▶ Record set
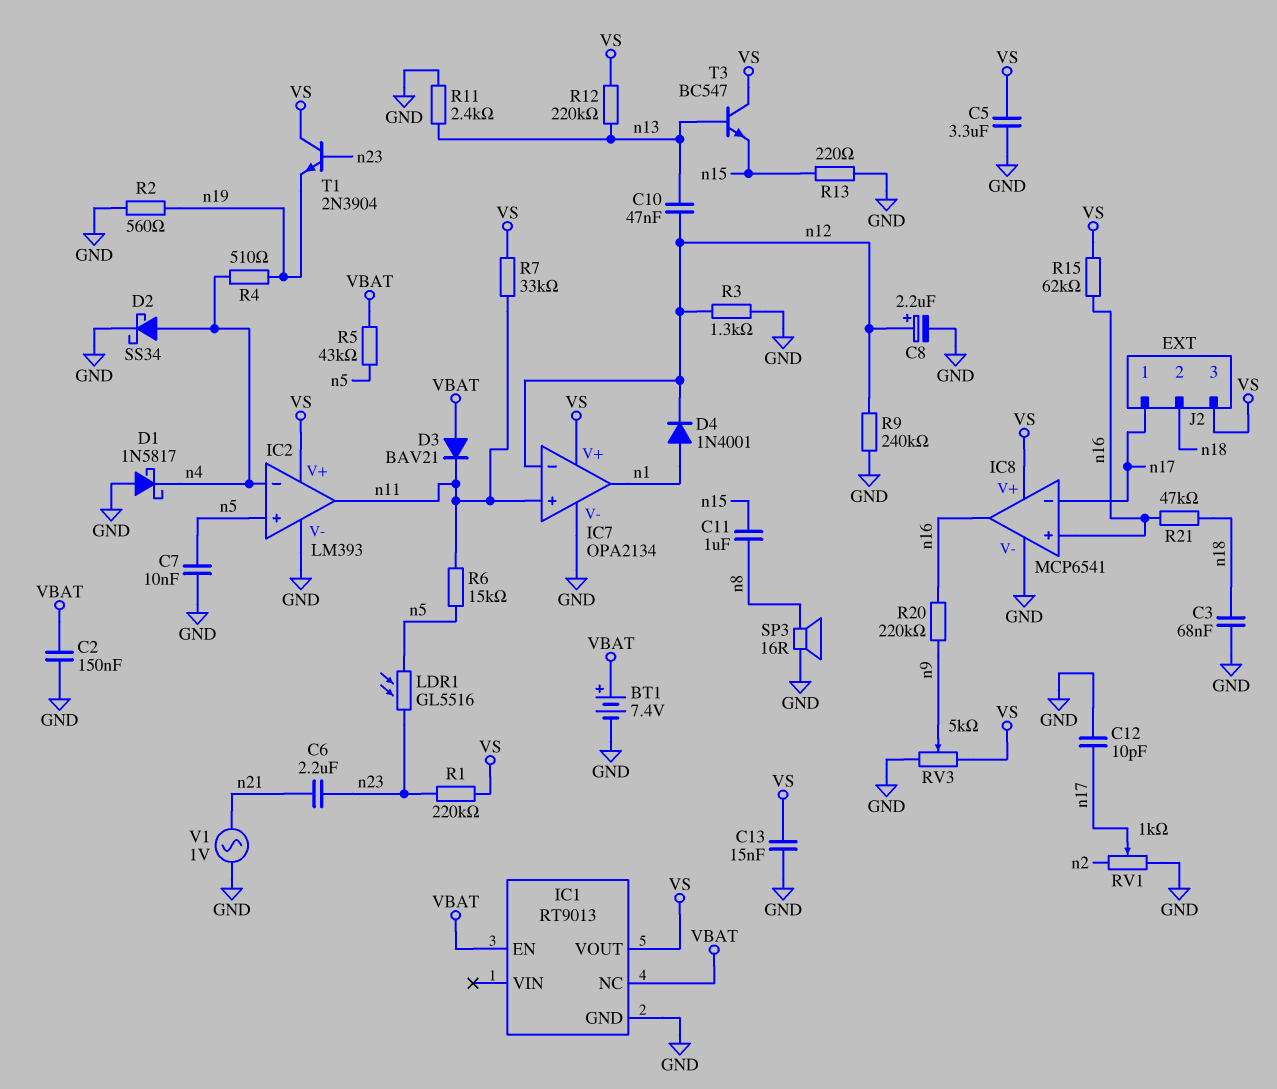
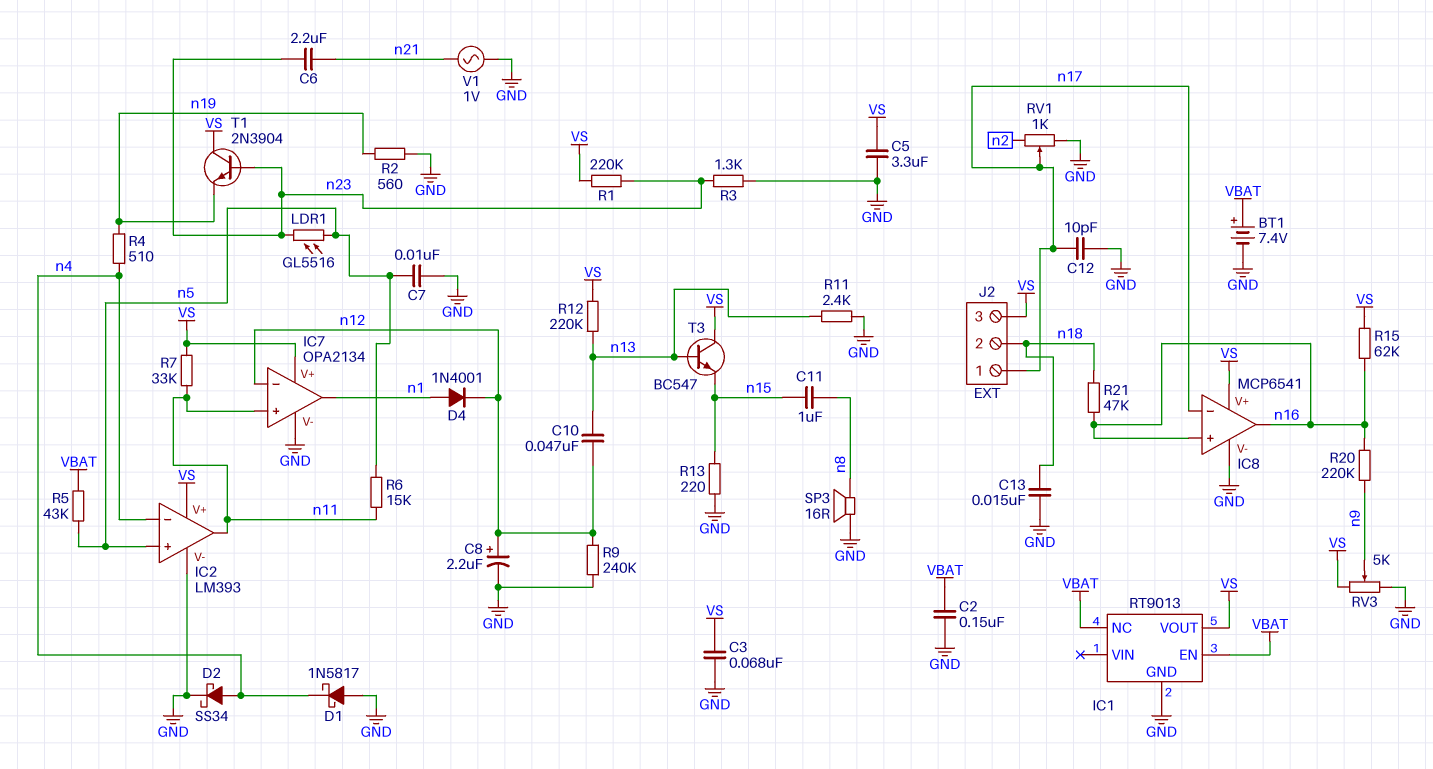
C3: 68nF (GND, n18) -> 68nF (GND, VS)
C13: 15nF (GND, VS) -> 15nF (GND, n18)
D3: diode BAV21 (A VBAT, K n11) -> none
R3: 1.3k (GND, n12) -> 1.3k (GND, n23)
...
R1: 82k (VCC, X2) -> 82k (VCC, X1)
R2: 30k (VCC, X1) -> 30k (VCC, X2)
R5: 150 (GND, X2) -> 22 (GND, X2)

▶ Exercise details
Every line from the line containing "C13: 15nF (GND, VS) -> 15nF (GND, n18)" through the line containing "R3: 1.3k (GND, n12) -> 1.3k (GND, n23)" in the records above must be retyped exactly. Leave out the rest.

▶ Solution for this exercise
C13: 15nF (GND, VS) -> 15nF (GND, n18)
D3: diode BAV21 (A VBAT, K n11) -> none
R3: 1.3k (GND, n12) -> 1.3k (GND, n23)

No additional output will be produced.